▶ What is asked: Copy the records below word for word, starting with the first line and ending with the line that contains "Post-film Q&A included Oritt, executive".

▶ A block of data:

++++++++++++++++++++

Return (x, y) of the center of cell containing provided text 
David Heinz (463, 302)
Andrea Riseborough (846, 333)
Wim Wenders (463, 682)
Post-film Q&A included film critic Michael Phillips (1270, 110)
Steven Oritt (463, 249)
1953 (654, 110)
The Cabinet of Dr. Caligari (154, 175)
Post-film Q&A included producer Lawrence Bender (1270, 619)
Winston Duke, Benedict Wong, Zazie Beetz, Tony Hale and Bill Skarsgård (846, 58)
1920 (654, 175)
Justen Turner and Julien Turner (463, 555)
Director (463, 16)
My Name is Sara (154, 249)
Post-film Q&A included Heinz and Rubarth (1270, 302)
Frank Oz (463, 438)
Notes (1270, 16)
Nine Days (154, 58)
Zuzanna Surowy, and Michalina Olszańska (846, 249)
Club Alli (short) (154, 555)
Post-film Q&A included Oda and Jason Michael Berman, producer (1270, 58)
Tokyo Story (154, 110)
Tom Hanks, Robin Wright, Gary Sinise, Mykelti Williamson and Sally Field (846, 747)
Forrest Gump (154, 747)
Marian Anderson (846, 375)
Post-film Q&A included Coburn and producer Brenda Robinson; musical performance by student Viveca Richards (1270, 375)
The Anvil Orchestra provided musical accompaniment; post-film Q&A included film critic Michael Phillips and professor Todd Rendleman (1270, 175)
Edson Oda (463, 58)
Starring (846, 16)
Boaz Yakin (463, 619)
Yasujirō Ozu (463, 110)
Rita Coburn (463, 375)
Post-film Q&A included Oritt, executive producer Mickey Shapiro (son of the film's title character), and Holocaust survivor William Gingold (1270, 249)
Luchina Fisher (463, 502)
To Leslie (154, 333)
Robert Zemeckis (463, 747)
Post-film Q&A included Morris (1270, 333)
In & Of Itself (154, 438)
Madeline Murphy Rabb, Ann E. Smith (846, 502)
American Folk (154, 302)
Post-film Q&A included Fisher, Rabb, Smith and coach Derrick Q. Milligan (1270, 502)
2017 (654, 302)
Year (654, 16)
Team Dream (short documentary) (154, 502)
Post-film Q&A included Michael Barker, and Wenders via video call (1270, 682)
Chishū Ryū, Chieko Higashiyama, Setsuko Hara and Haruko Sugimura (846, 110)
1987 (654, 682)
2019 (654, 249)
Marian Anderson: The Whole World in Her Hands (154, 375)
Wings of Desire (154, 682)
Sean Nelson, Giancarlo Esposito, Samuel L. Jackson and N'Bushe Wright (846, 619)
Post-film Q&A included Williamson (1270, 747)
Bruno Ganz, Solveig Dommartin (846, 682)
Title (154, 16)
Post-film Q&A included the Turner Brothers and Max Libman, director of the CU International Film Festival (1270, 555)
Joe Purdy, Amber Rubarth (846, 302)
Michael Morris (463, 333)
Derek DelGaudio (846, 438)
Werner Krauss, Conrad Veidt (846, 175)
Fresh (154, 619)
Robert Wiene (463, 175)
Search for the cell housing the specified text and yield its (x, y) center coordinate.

++++++++++++++++++++

▶ Output for this task:
Return (x, y) of the center of cell containing provided text 
David Heinz (463, 302)
Andrea Riseborough (846, 333)
Wim Wenders (463, 682)
Post-film Q&A included film critic Michael Phillips (1270, 110)
Steven Oritt (463, 249)
1953 (654, 110)
The Cabinet of Dr. Caligari (154, 175)
Post-film Q&A included producer Lawrence Bender (1270, 619)
Winston Duke, Benedict Wong, Zazie Beetz, Tony Hale and Bill Skarsgård (846, 58)
1920 (654, 175)
Justen Turner and Julien Turner (463, 555)
Director (463, 16)
My Name is Sara (154, 249)
Post-film Q&A included Heinz and Rubarth (1270, 302)
Frank Oz (463, 438)
Notes (1270, 16)
Nine Days (154, 58)
Zuzanna Surowy, and Michalina Olszańska (846, 249)
Club Alli (short) (154, 555)
Post-film Q&A included Oda and Jason Michael Berman, producer (1270, 58)
Tokyo Story (154, 110)
Tom Hanks, Robin Wright, Gary Sinise, Mykelti Williamson and Sally Field (846, 747)
Forrest Gump (154, 747)
Marian Anderson (846, 375)
Post-film Q&A included Coburn and producer Brenda Robinson; musical performance by student Viveca Richards (1270, 375)
The Anvil Orchestra provided musical accompaniment; post-film Q&A included film critic Michael Phillips and professor Todd Rendleman (1270, 175)
Edson Oda (463, 58)
Starring (846, 16)
Boaz Yakin (463, 619)
Yasujirō Ozu (463, 110)
Rita Coburn (463, 375)
Post-film Q&A included Oritt, executive producer Mickey Shapiro (son of the film's title character), and Holocaust survivor William Gingold (1270, 249)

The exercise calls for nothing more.